_What to do:_
Below are the records; copy exactly the stretch from the line containing "The second view lost the leaf-green_chalice" through the line containing "The second view gained the leaf-green_pill", both ends included, and nothing else.

━━ Available records

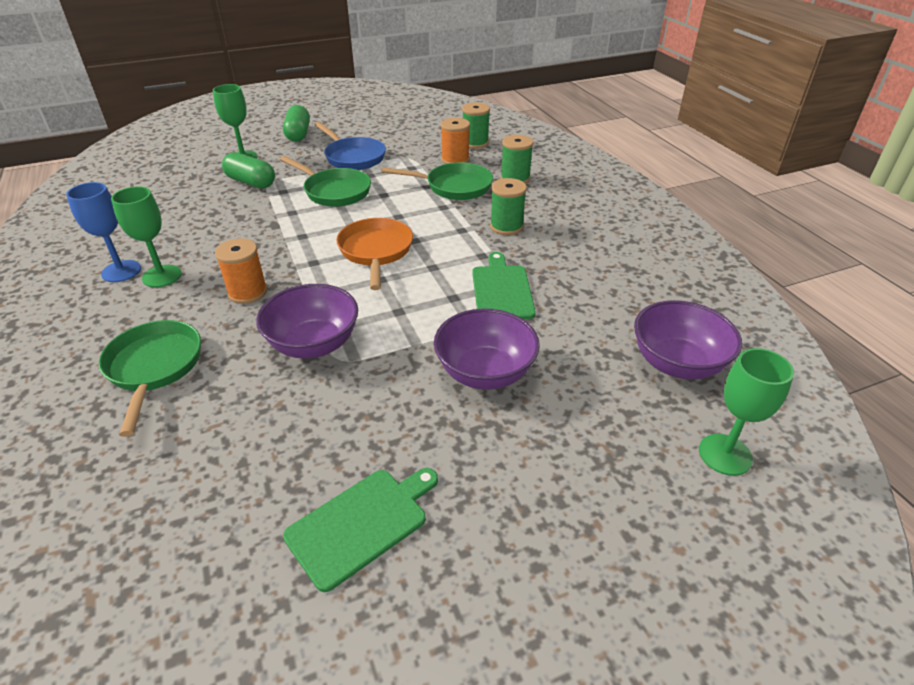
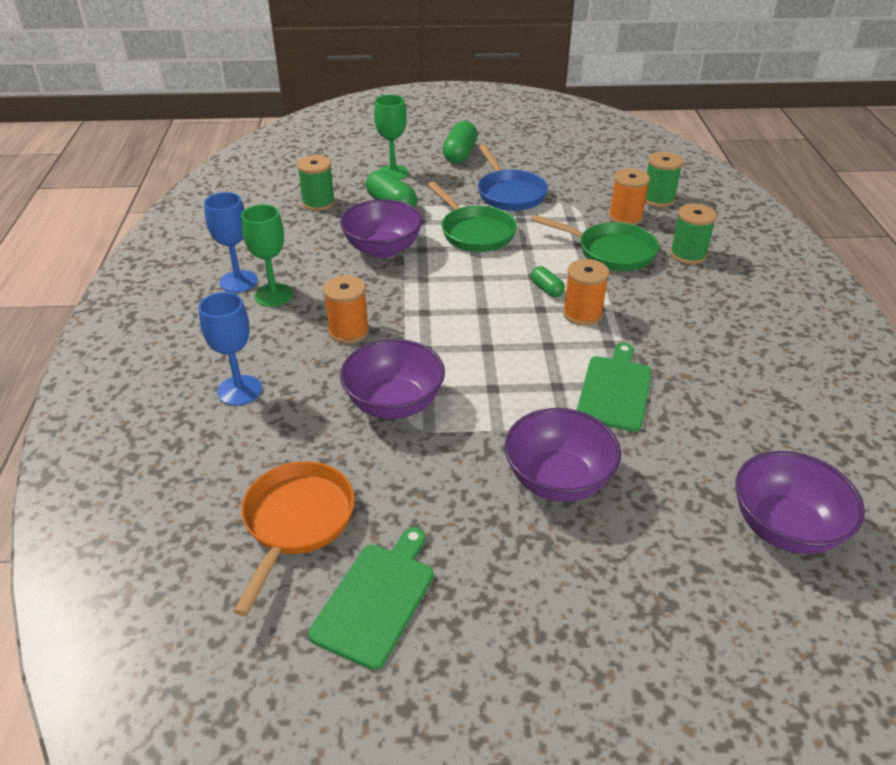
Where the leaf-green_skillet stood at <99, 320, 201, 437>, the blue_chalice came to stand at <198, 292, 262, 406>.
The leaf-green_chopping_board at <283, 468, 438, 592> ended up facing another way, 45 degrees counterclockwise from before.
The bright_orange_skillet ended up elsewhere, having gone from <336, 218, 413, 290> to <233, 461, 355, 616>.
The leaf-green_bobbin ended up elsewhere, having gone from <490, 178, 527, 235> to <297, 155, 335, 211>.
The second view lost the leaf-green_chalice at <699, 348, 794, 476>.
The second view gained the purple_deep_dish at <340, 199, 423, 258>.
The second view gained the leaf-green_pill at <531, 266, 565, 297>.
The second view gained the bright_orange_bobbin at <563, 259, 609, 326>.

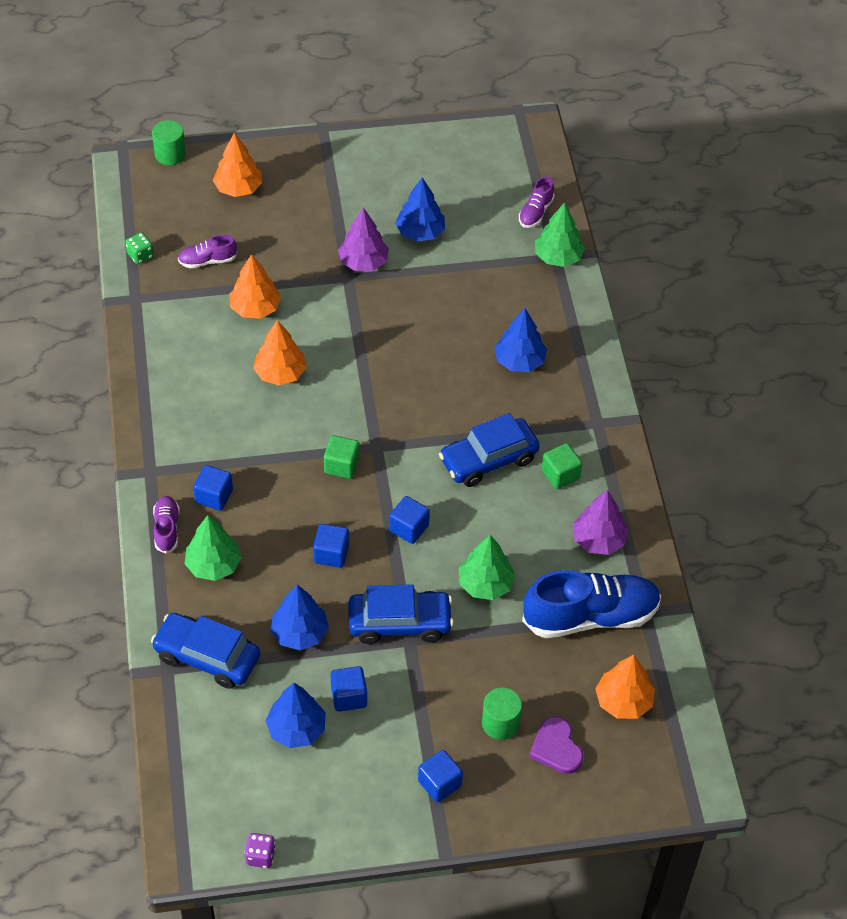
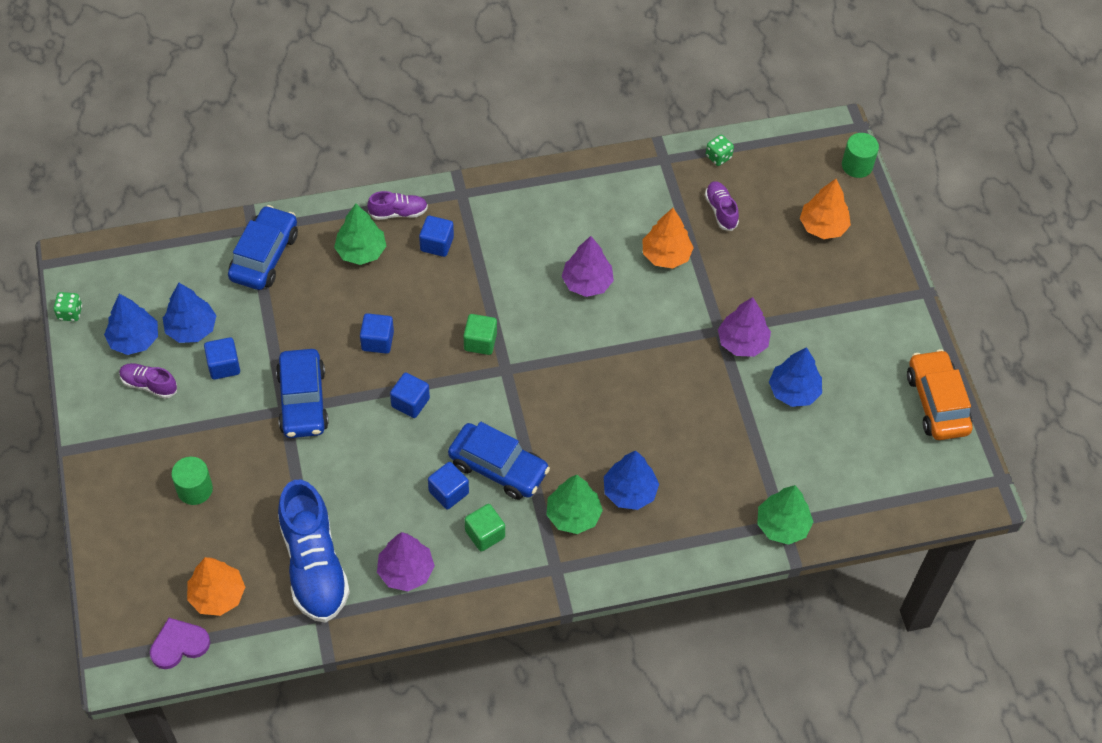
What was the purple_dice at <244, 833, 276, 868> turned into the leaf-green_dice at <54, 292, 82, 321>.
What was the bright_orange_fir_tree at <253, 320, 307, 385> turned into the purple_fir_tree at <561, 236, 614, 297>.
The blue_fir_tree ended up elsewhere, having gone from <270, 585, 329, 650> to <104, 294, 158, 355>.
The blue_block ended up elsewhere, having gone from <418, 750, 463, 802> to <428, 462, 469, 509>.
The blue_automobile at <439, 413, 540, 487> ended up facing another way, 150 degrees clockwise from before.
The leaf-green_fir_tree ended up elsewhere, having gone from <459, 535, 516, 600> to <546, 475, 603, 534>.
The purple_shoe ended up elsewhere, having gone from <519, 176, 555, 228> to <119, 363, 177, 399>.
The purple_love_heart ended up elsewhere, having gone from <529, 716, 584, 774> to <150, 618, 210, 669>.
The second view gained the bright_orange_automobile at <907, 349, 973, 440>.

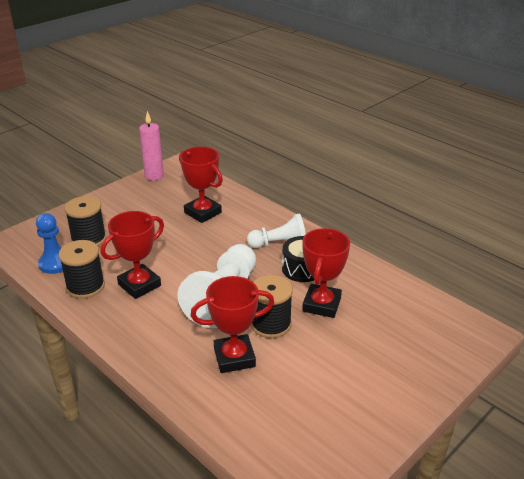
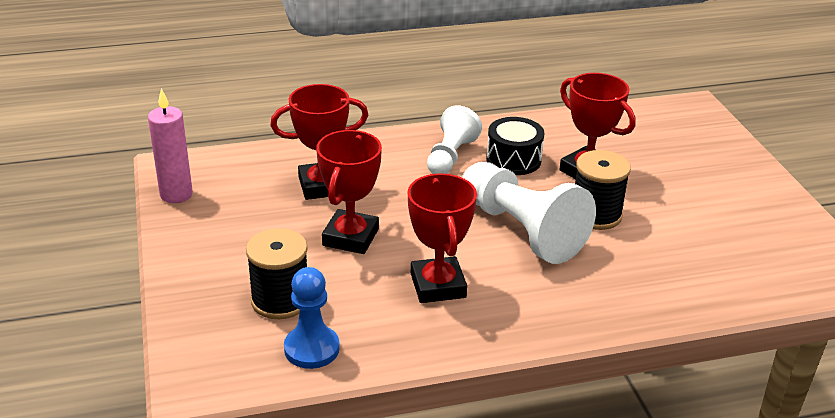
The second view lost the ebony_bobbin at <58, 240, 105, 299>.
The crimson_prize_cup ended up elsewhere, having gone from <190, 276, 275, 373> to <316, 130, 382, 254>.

━━━━
━━ Available records

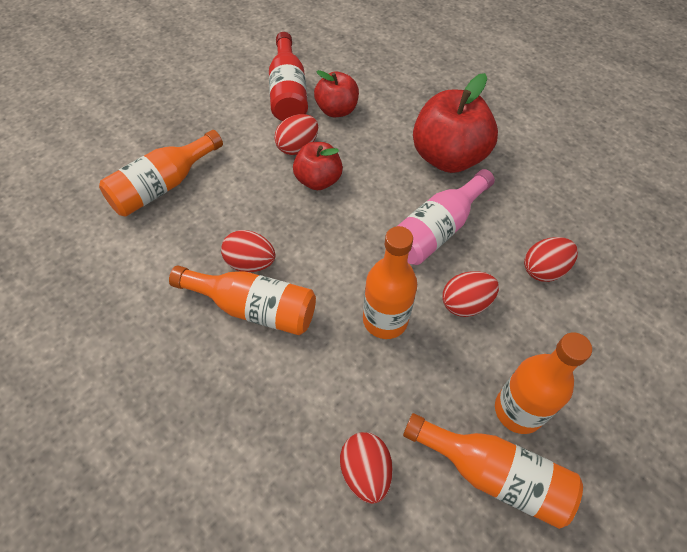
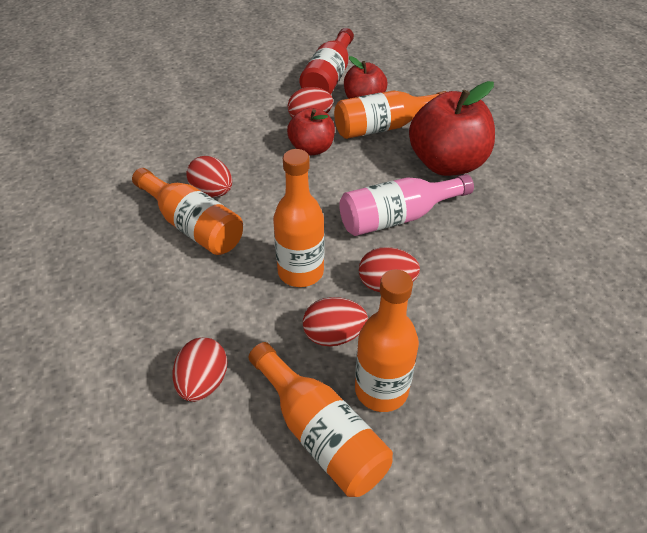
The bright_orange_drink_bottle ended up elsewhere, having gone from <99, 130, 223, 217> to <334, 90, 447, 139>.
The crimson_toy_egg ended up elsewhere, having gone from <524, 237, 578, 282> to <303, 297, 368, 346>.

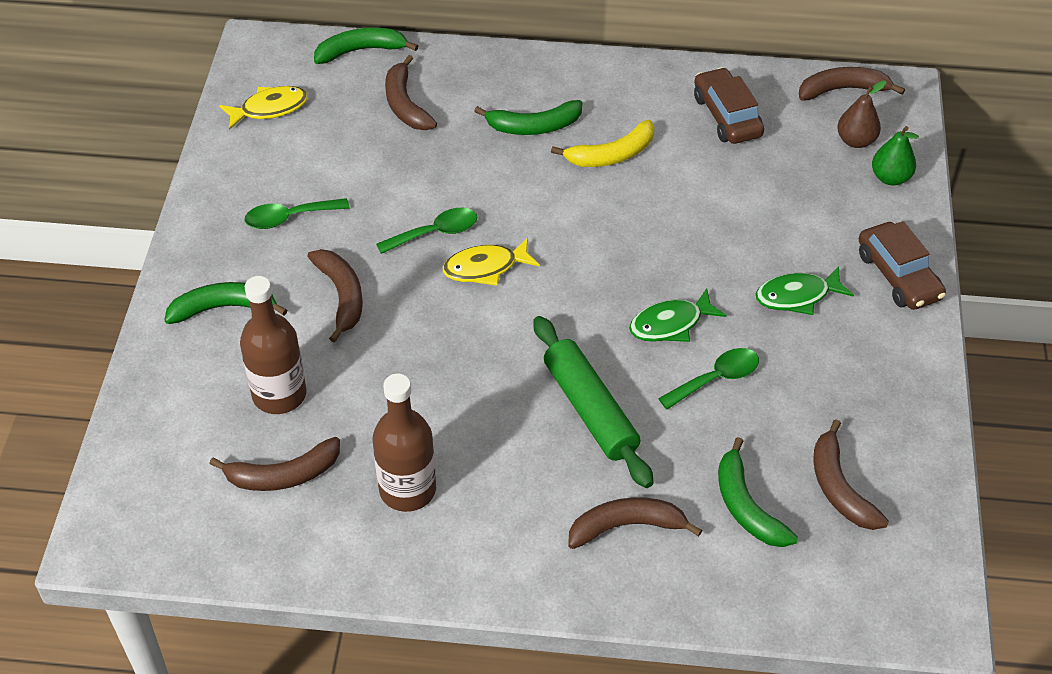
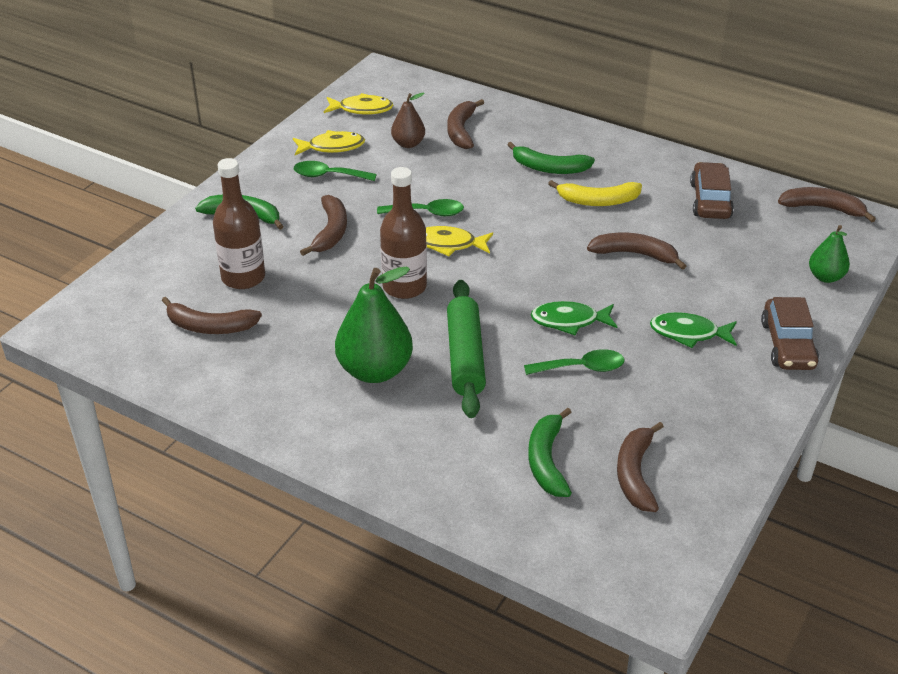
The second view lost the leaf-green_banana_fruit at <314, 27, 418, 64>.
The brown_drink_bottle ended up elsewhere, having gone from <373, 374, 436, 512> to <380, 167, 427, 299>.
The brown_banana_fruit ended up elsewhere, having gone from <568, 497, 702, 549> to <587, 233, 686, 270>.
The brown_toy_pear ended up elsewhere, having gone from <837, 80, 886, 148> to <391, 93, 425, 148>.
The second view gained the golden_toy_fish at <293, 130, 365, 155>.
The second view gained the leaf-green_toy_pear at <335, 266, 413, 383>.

━━━━

_Task response:_
The second view lost the leaf-green_chalice at <699, 348, 794, 476>.
The second view gained the purple_deep_dish at <340, 199, 423, 258>.
The second view gained the leaf-green_pill at <531, 266, 565, 297>.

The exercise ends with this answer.